What is expected
Exact copy, no pictures: output each line below as it stands.

[Object state comparisons]
▬▬▬▬▬▬

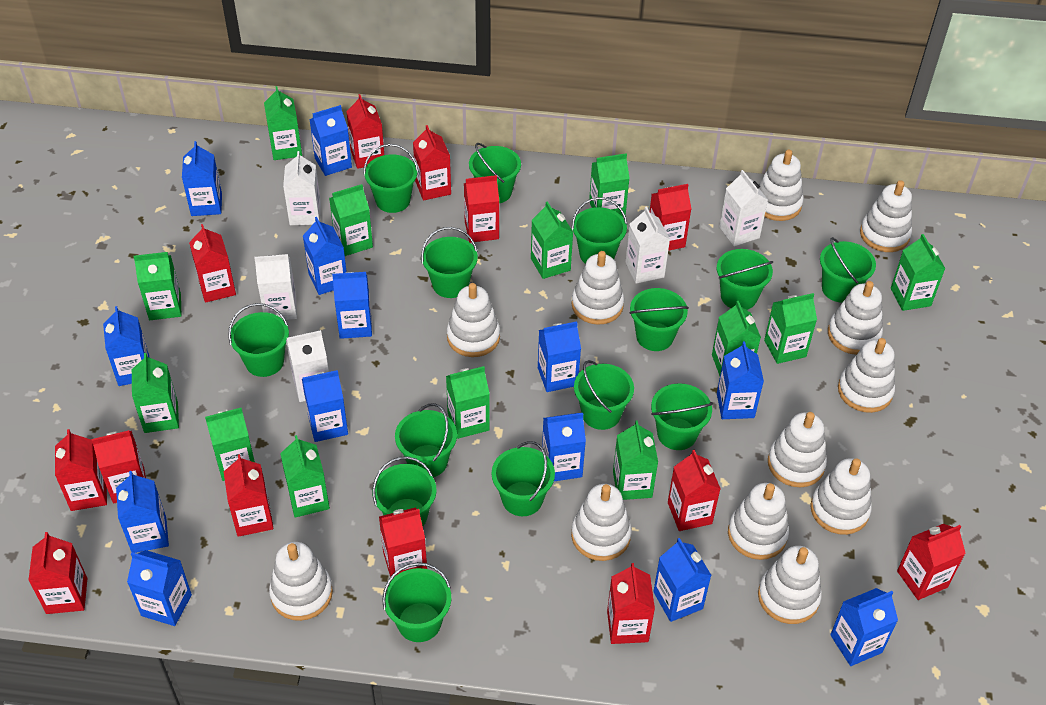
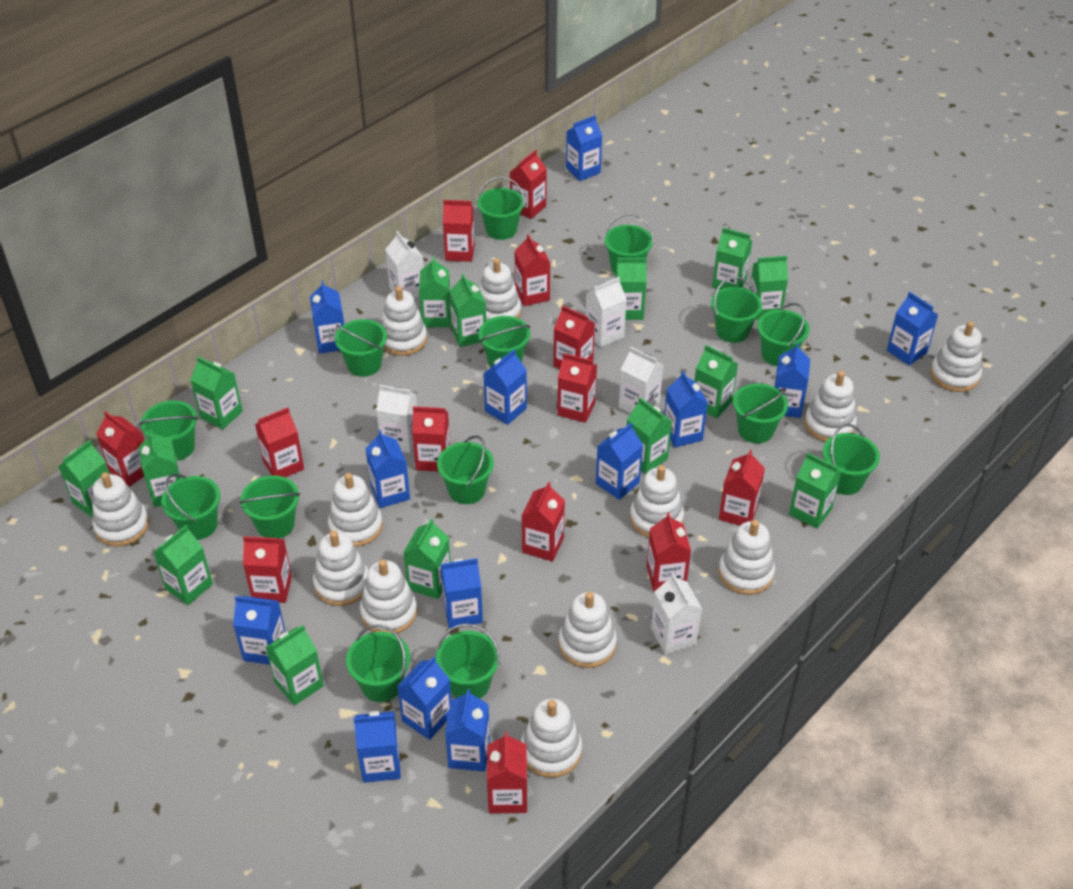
green carton: 13 -> 14

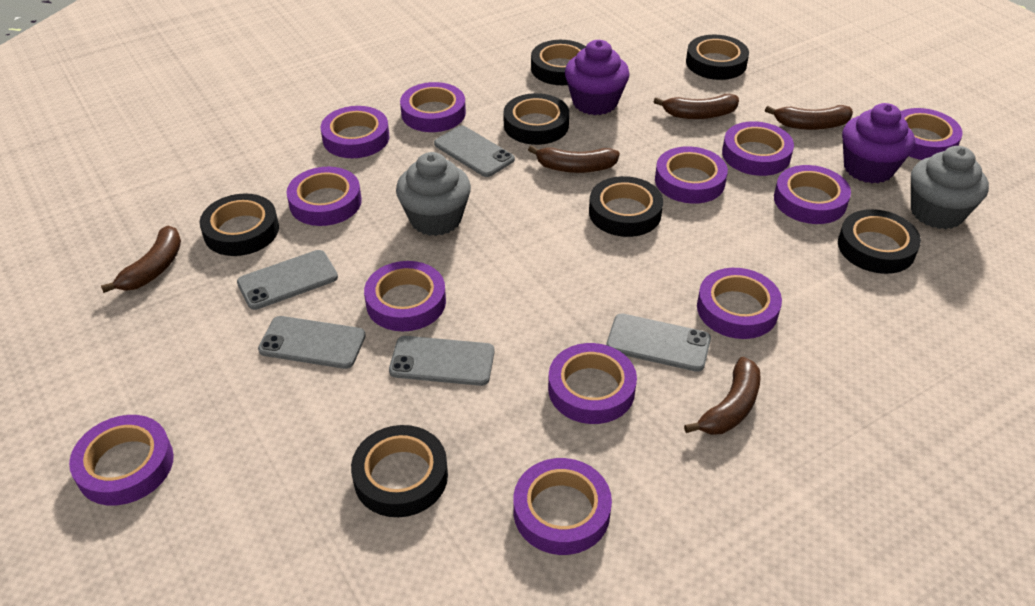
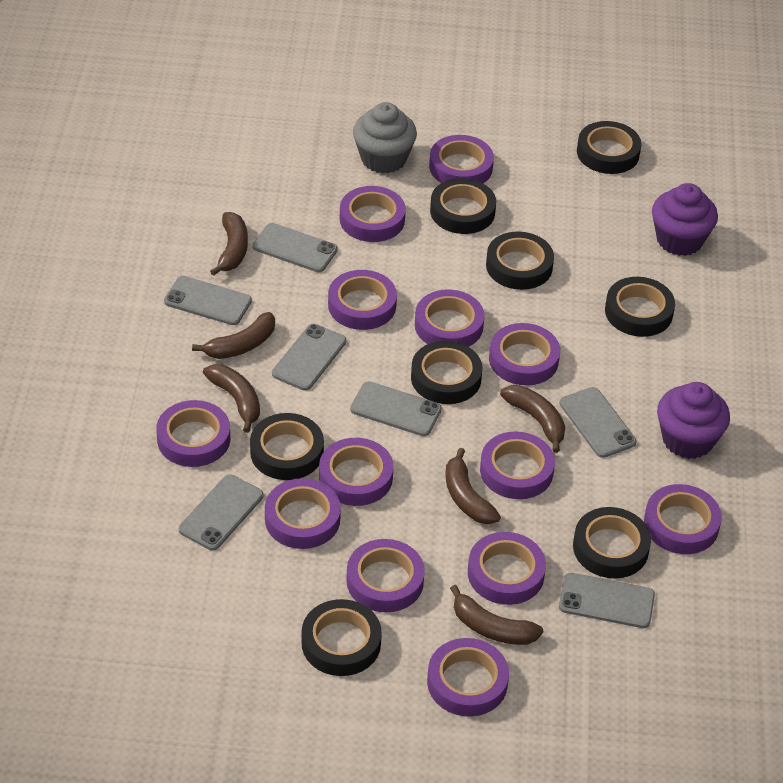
black tape: 7 -> 8
brown banana: 5 -> 6
grey cupcake: 2 -> 1
grey phone: 5 -> 7
purple tape: 12 -> 13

▬▬▬▬▬▬

Solution for this problem
green carton: 13 -> 14

black tape: 7 -> 8
brown banana: 5 -> 6
grey cupcake: 2 -> 1
grey phone: 5 -> 7
purple tape: 12 -> 13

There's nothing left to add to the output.